**What to do:** Rewrite the data below with every instance of "Nursery" changed to "Classroom" and everything else kept the same, and leave the pictures out.

—————

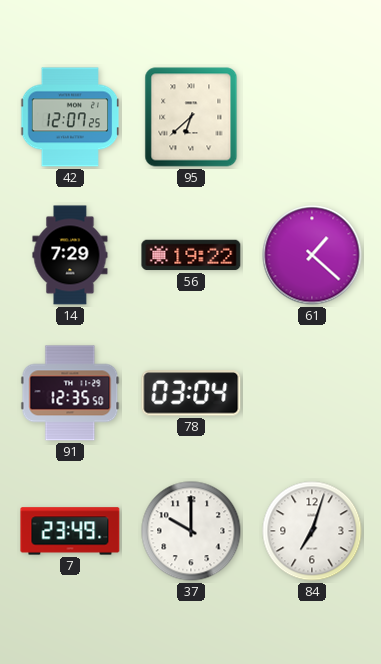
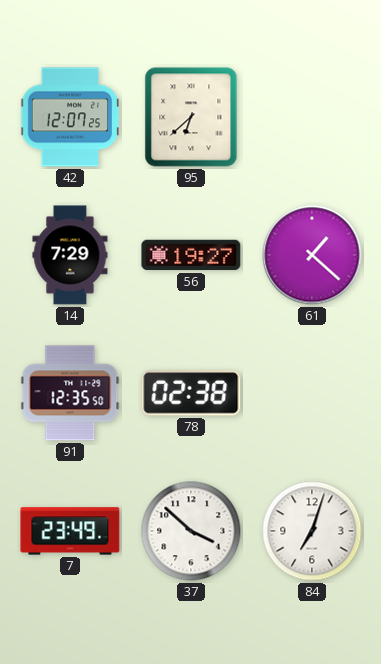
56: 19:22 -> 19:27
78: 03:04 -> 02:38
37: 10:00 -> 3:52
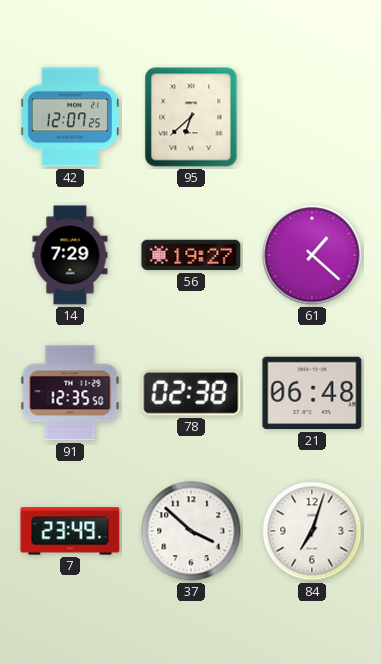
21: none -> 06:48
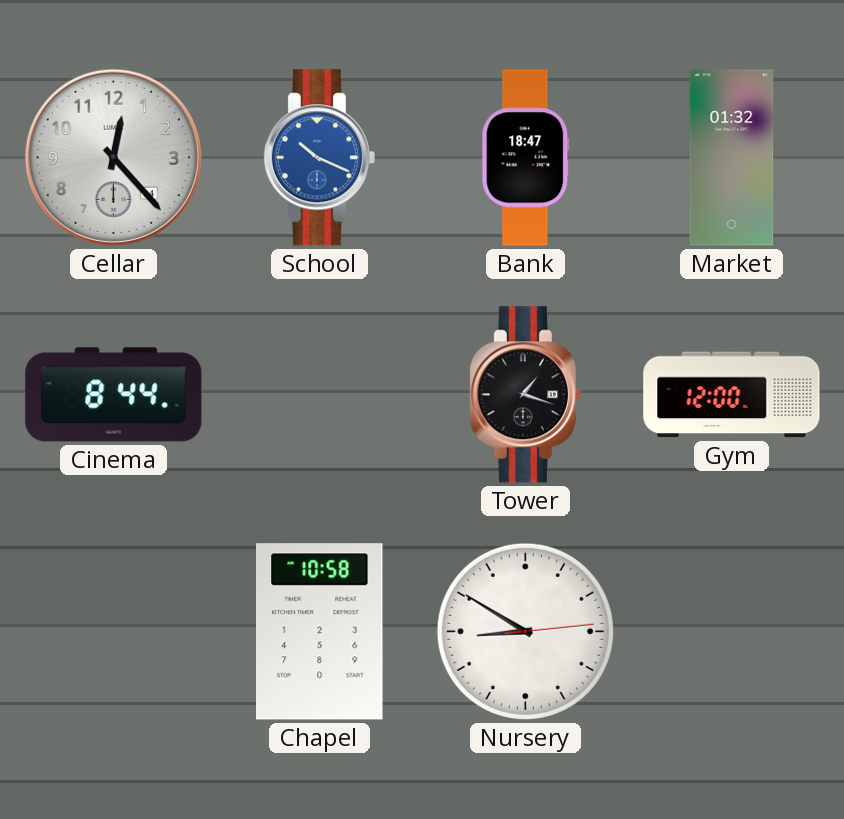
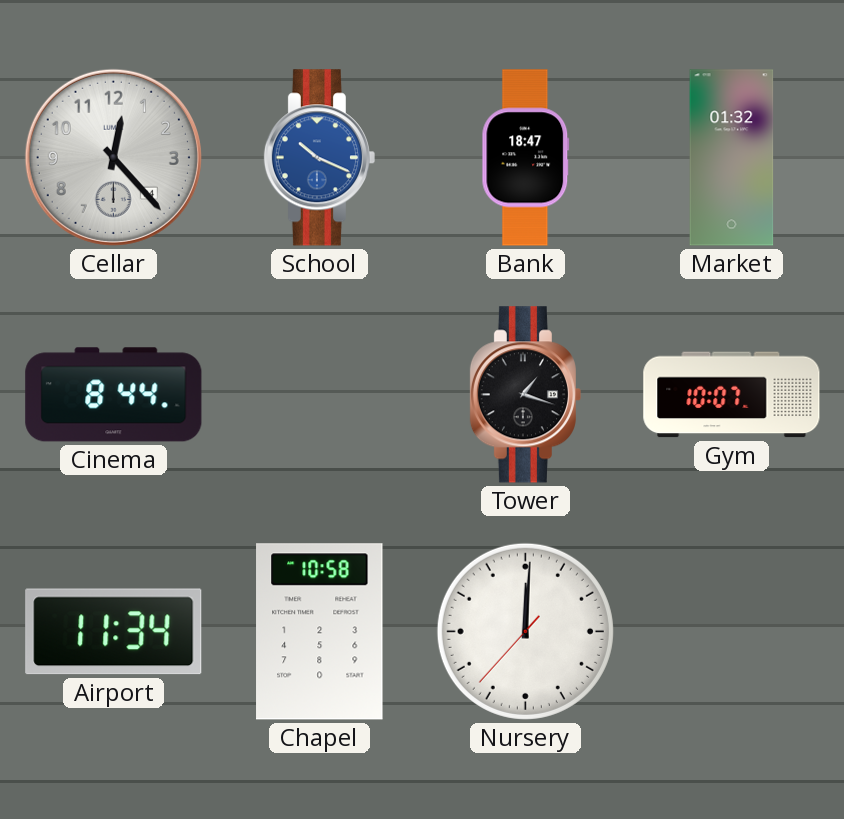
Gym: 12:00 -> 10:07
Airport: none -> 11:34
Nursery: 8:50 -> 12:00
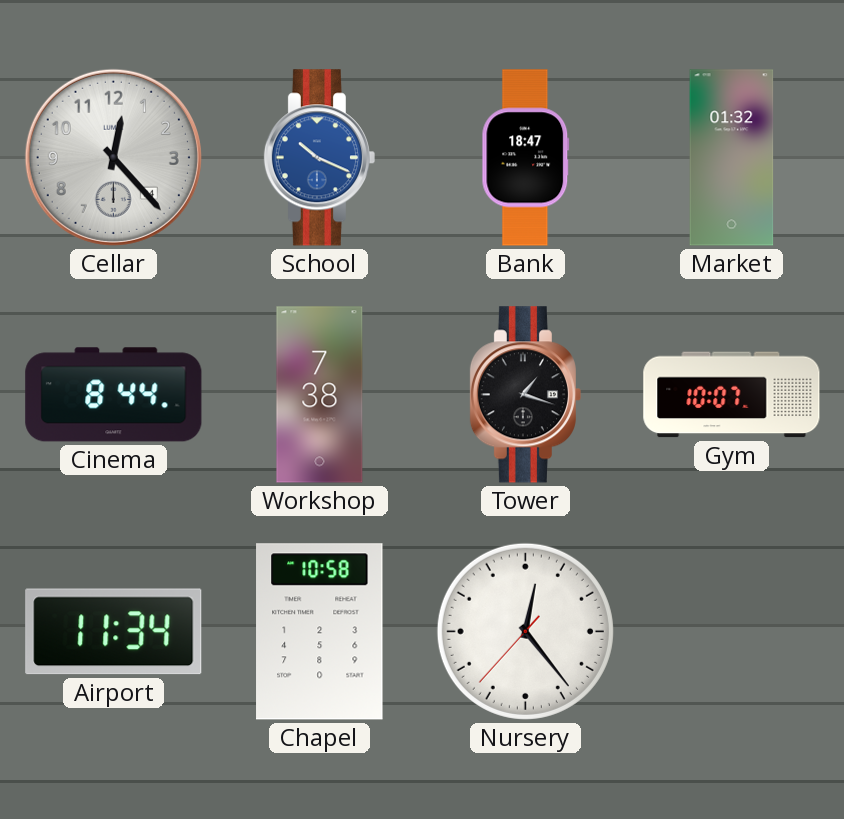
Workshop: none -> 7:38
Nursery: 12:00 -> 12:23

—————

**Complete answer:**
56: 19:22 -> 19:27
78: 03:04 -> 02:38
37: 10:00 -> 3:52
21: none -> 06:48
Gym: 12:00 -> 10:07
Airport: none -> 11:34
Classroom: 8:50 -> 12:00
Workshop: none -> 7:38
Classroom: 12:00 -> 12:23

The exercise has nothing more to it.